═══ RECORDS PROVIDED ═══
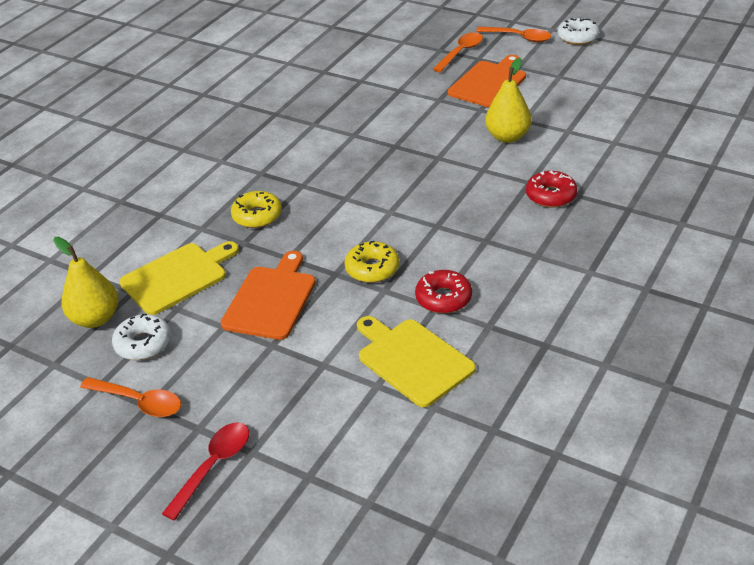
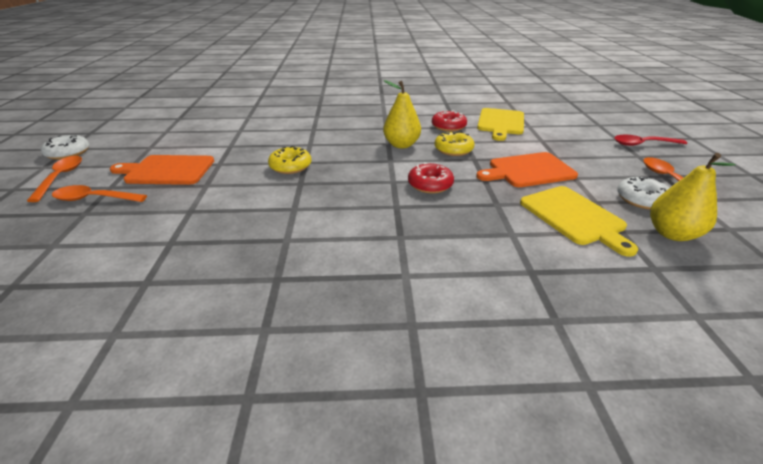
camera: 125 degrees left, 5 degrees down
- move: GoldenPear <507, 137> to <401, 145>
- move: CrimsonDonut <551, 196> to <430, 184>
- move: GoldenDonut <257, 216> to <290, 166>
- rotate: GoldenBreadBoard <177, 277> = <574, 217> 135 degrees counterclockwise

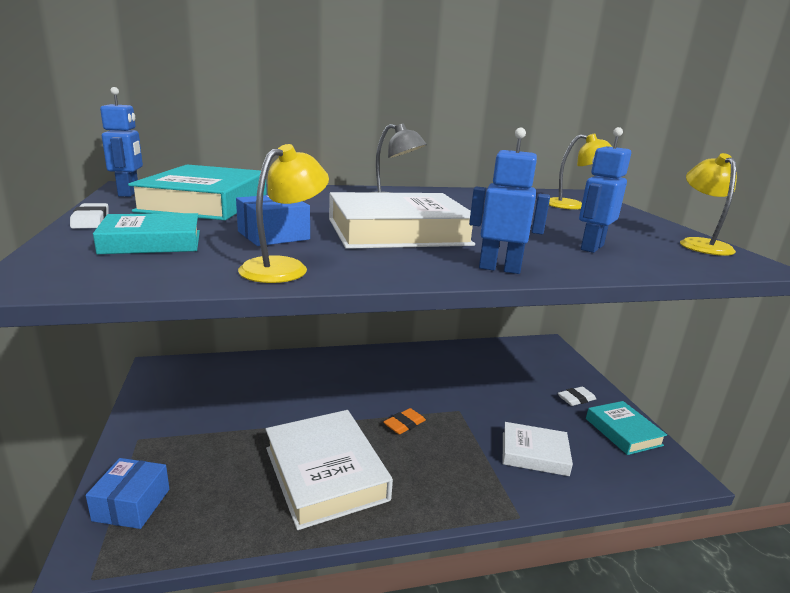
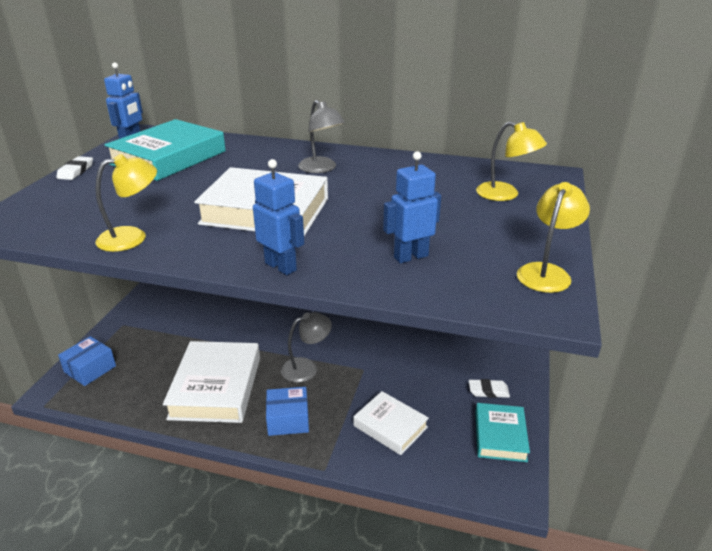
camera: 30 degrees right, 10 degrees up
- move: RoyalBlueParcel <273, 235> to <288, 419>
- delete: TealHardback <152, 242>
- replace: OrangePencilEraser <404, 424> to AshGreyLamp <306, 367>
═══
**YOUR TASK**
Every line in the listing that holds "degrees" belongs in the answer.

**RESPONSE TO THE EXERCISE**
camera: 125 degrees left, 5 degrees down
- rotate: GoldenBreadBoard <177, 277> = <574, 217> 135 degrees counterclockwise
camera: 30 degrees right, 10 degrees up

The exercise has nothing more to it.